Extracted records
"""
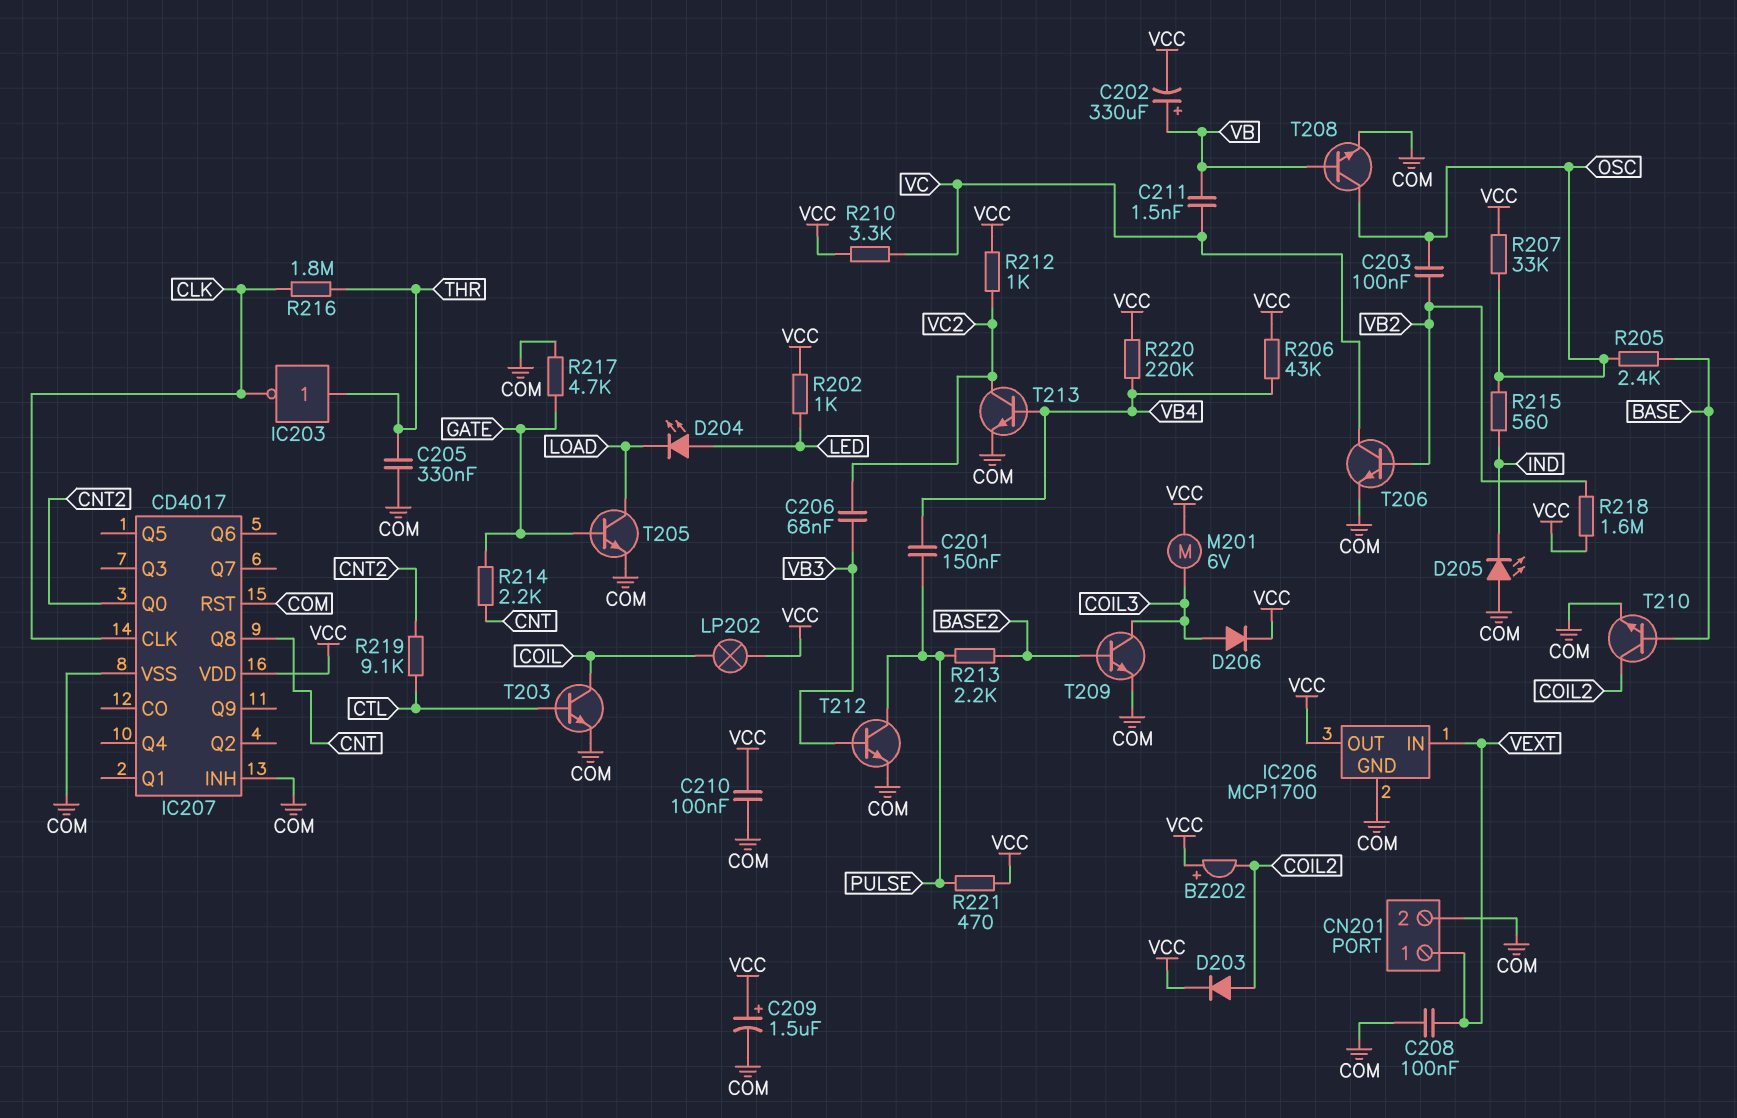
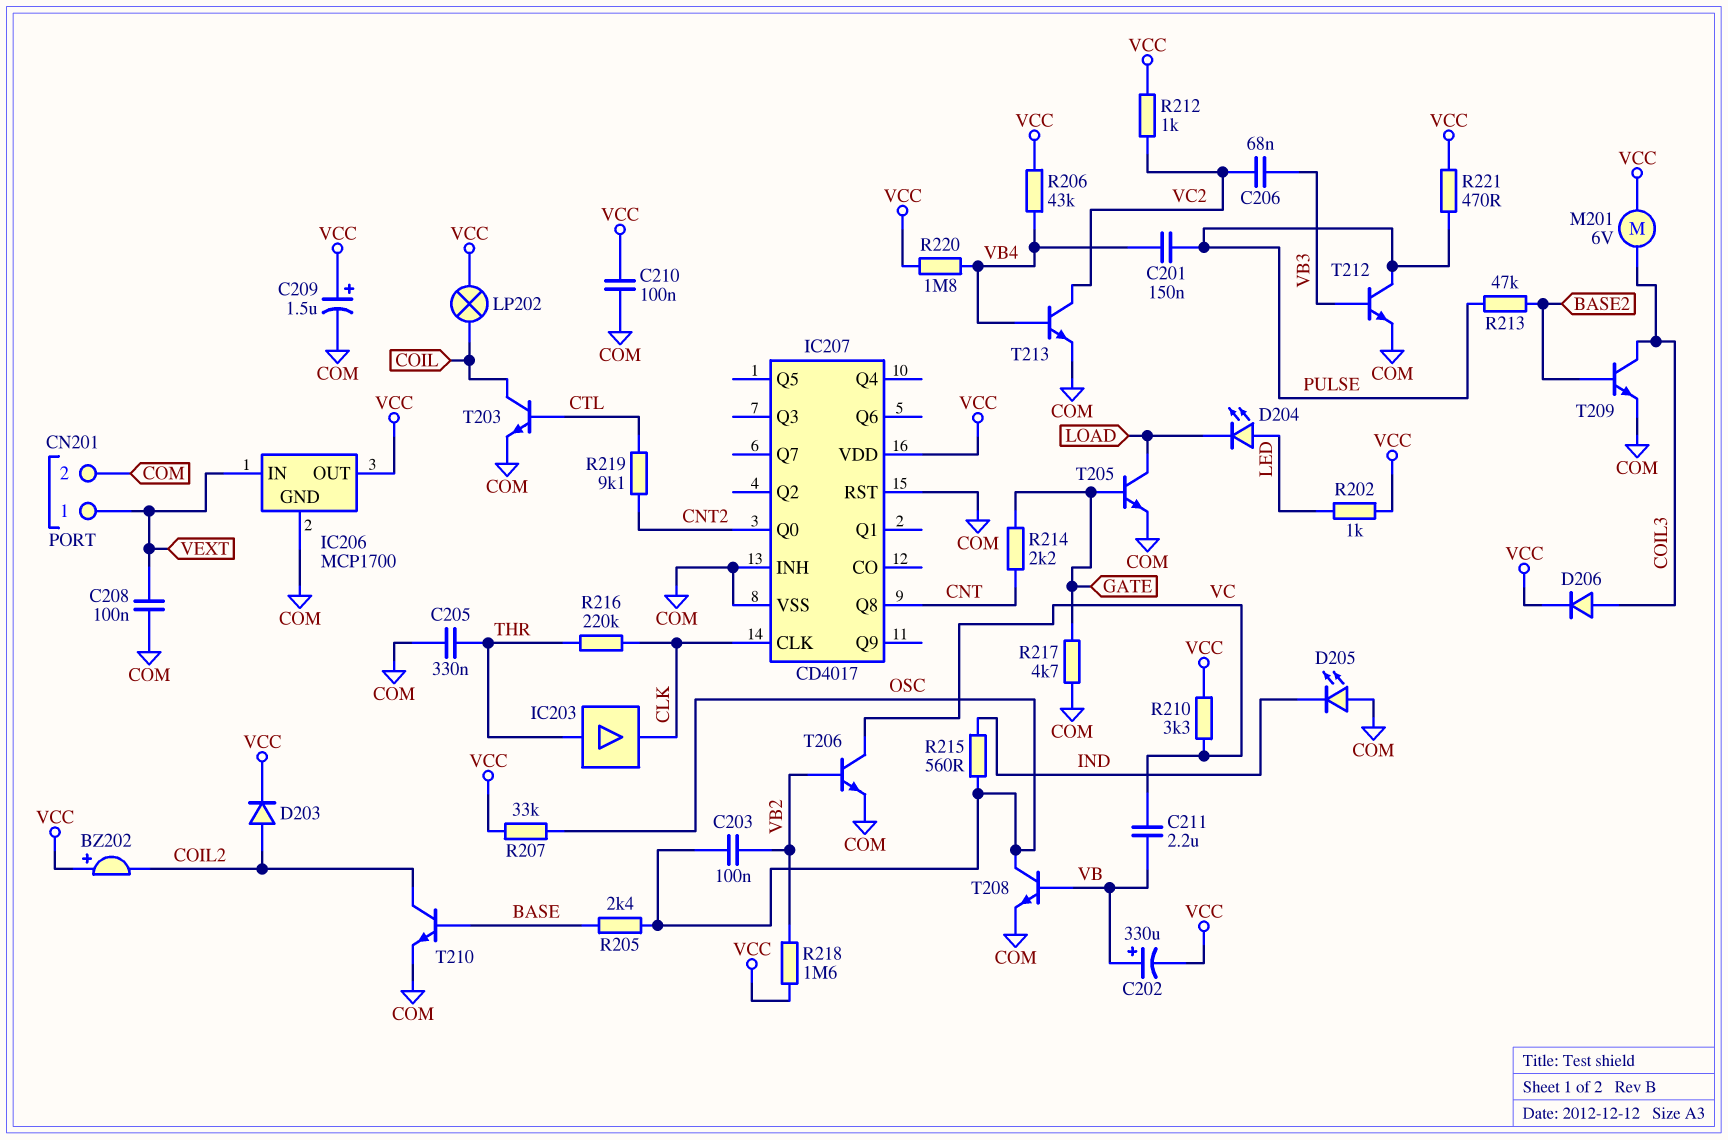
C211: 1.5nF (VB, VC) -> 2.2uF (VB, VC)
IC203: NOT (in THR, out CLK) -> buffer (in THR, out CLK)
R213: 2.2k (BASE2, PULSE) -> 47k (BASE2, PULSE)
R216: 1.8M (CLK, THR) -> 220k (CLK, THR)
R220: 220k (VB4, VCC) -> 1.8M (VB4, VCC)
"""
ACTIVITY: This exercise calls for the lines from the one holding "IC203: NOT (in" through the end of the entries, transcribed exactly and with nothing more.

ANSWER TO THIS EXERCISE:
IC203: NOT (in THR, out CLK) -> buffer (in THR, out CLK)
R213: 2.2k (BASE2, PULSE) -> 47k (BASE2, PULSE)
R216: 1.8M (CLK, THR) -> 220k (CLK, THR)
R220: 220k (VB4, VCC) -> 1.8M (VB4, VCC)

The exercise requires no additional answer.